Task directions: Once the line containing "brown notebook [714,197,810,258] -> none" is found in the records below, return it and each following line exactly, up to and including the line containing "pink bottle [493,214,522,279] -> none", and nothing else.

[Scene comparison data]
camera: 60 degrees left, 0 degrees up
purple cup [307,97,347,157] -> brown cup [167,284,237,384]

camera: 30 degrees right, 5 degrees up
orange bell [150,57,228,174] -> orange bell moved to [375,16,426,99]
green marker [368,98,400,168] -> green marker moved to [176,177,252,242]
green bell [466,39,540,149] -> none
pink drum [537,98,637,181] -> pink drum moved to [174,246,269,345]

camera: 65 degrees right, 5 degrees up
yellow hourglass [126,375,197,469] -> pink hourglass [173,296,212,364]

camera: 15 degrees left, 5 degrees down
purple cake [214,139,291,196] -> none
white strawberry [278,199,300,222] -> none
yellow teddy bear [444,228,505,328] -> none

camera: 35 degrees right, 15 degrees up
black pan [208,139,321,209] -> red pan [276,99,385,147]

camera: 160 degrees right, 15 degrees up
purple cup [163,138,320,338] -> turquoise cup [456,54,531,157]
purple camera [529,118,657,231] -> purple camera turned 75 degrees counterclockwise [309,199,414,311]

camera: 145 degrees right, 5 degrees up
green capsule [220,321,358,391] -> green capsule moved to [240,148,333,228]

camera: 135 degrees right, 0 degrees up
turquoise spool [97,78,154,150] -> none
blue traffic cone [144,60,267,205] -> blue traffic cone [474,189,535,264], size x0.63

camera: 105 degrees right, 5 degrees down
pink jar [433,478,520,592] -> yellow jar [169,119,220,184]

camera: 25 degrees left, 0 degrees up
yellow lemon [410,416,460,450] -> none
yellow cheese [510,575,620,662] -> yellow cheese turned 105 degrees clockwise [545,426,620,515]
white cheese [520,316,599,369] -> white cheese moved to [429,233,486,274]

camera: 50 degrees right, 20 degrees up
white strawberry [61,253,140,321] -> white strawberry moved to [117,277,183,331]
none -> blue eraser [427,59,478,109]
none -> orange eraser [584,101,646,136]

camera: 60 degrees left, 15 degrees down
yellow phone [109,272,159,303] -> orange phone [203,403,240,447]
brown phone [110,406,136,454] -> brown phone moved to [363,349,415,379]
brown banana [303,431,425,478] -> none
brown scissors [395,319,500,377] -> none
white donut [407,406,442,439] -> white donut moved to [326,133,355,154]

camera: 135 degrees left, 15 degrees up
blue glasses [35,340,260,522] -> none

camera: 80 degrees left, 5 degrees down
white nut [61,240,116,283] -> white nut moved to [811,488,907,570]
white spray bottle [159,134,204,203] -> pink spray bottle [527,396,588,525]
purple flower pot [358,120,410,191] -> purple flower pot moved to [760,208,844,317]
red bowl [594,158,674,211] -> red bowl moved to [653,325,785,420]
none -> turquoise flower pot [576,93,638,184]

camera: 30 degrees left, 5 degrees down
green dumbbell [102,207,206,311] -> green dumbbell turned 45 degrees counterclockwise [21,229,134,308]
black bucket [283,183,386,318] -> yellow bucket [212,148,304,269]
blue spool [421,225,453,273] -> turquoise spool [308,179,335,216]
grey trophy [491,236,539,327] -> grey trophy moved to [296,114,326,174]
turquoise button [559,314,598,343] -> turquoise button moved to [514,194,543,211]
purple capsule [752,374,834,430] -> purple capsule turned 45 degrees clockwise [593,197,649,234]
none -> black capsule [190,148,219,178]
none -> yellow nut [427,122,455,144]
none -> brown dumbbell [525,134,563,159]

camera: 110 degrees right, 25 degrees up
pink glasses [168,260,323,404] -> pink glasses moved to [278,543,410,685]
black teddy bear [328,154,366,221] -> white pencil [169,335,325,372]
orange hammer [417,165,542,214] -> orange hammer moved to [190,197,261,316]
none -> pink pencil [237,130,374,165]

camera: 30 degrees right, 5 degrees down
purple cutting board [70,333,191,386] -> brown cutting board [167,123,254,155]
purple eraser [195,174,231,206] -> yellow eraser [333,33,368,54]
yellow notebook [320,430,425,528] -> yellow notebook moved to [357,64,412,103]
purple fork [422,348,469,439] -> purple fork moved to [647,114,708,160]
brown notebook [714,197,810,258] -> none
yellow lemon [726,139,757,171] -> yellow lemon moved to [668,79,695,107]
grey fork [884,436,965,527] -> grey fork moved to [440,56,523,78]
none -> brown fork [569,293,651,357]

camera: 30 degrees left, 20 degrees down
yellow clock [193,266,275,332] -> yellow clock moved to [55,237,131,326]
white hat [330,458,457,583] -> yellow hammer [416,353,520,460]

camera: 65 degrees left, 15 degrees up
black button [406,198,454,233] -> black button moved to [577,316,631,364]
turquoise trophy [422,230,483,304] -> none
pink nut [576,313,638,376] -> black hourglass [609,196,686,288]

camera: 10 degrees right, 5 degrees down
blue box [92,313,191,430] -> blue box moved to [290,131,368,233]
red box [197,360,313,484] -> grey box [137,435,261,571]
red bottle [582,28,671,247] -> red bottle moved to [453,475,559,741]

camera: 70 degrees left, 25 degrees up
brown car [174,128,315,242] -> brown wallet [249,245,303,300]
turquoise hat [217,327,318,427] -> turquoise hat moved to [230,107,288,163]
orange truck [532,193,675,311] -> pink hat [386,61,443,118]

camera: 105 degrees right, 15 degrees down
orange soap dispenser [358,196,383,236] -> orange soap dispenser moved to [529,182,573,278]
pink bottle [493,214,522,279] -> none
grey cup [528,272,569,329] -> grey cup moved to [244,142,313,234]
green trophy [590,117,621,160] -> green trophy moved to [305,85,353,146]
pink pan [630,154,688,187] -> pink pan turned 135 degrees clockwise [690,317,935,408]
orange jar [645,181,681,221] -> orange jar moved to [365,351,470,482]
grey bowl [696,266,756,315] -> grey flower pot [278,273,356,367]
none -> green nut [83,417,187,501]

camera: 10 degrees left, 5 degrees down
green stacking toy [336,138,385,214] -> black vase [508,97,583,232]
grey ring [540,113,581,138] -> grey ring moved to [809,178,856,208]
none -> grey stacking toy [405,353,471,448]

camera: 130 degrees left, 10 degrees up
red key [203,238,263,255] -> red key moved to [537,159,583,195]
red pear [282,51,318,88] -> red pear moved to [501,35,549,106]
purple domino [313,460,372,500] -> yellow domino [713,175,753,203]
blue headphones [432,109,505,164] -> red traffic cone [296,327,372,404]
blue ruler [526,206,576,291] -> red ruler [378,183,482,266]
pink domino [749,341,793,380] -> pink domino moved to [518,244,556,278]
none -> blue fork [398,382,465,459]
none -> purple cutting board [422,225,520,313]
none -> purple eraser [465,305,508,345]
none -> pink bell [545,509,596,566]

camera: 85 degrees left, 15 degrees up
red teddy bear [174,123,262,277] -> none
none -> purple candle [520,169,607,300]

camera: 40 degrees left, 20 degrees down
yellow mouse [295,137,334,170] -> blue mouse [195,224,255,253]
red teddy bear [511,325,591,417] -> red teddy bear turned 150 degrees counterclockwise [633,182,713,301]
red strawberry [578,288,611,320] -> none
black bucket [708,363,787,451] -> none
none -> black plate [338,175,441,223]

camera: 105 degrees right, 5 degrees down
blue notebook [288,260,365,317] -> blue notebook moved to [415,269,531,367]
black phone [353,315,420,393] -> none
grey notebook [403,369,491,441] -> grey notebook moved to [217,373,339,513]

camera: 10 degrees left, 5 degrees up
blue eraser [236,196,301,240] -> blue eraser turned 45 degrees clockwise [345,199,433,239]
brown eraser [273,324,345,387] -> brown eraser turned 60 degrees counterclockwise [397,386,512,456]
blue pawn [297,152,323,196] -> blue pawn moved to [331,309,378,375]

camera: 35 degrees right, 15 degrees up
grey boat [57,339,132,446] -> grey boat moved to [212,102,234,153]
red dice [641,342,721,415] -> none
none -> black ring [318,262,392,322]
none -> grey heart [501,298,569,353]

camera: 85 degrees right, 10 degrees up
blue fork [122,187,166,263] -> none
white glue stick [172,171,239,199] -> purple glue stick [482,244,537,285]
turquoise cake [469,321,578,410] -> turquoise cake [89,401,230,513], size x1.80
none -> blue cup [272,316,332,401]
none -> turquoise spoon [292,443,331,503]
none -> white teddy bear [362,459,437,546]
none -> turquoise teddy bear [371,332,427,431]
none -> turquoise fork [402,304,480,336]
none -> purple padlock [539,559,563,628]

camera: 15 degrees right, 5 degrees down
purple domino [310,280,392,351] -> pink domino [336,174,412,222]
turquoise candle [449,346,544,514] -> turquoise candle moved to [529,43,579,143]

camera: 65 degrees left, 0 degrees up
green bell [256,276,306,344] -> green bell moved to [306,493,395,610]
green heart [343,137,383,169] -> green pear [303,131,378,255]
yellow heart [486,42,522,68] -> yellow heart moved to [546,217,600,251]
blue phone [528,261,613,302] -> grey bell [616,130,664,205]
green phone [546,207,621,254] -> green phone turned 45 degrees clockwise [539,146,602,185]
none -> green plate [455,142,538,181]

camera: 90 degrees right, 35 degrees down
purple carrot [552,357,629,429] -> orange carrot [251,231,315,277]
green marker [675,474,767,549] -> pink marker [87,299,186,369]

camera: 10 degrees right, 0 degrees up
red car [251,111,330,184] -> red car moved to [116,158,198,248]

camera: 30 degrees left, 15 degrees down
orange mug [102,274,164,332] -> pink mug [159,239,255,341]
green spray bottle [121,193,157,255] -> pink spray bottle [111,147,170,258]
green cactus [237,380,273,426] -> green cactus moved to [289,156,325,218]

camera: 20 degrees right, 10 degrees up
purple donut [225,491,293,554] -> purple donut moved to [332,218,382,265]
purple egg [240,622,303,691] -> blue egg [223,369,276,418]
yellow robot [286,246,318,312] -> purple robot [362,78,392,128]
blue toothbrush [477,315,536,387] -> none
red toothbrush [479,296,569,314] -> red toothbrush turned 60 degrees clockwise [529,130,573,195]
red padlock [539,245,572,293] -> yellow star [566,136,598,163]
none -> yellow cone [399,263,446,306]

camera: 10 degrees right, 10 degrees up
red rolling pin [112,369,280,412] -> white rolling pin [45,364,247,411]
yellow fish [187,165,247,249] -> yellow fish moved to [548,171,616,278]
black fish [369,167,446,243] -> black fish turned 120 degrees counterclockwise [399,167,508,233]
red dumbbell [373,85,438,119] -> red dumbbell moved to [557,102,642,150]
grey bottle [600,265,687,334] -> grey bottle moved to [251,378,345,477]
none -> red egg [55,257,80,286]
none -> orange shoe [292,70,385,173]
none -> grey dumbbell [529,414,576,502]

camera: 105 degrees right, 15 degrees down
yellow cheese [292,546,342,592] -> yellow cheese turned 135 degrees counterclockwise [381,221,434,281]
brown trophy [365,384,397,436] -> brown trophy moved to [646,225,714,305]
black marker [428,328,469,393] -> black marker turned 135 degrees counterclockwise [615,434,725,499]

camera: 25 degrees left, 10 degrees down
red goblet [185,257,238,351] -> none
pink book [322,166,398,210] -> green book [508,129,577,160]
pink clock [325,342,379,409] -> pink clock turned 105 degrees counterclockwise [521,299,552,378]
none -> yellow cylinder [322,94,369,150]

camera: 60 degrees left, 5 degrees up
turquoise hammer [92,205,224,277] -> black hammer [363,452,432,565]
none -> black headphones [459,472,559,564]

Answer space:
brown notebook [714,197,810,258] -> none
yellow lemon [726,139,757,171] -> yellow lemon moved to [668,79,695,107]
grey fork [884,436,965,527] -> grey fork moved to [440,56,523,78]
none -> brown fork [569,293,651,357]

camera: 30 degrees left, 20 degrees down
yellow clock [193,266,275,332] -> yellow clock moved to [55,237,131,326]
white hat [330,458,457,583] -> yellow hammer [416,353,520,460]

camera: 65 degrees left, 15 degrees up
black button [406,198,454,233] -> black button moved to [577,316,631,364]
turquoise trophy [422,230,483,304] -> none
pink nut [576,313,638,376] -> black hourglass [609,196,686,288]

camera: 10 degrees right, 5 degrees down
blue box [92,313,191,430] -> blue box moved to [290,131,368,233]
red box [197,360,313,484] -> grey box [137,435,261,571]
red bottle [582,28,671,247] -> red bottle moved to [453,475,559,741]

camera: 70 degrees left, 25 degrees up
brown car [174,128,315,242] -> brown wallet [249,245,303,300]
turquoise hat [217,327,318,427] -> turquoise hat moved to [230,107,288,163]
orange truck [532,193,675,311] -> pink hat [386,61,443,118]

camera: 105 degrees right, 15 degrees down
orange soap dispenser [358,196,383,236] -> orange soap dispenser moved to [529,182,573,278]
pink bottle [493,214,522,279] -> none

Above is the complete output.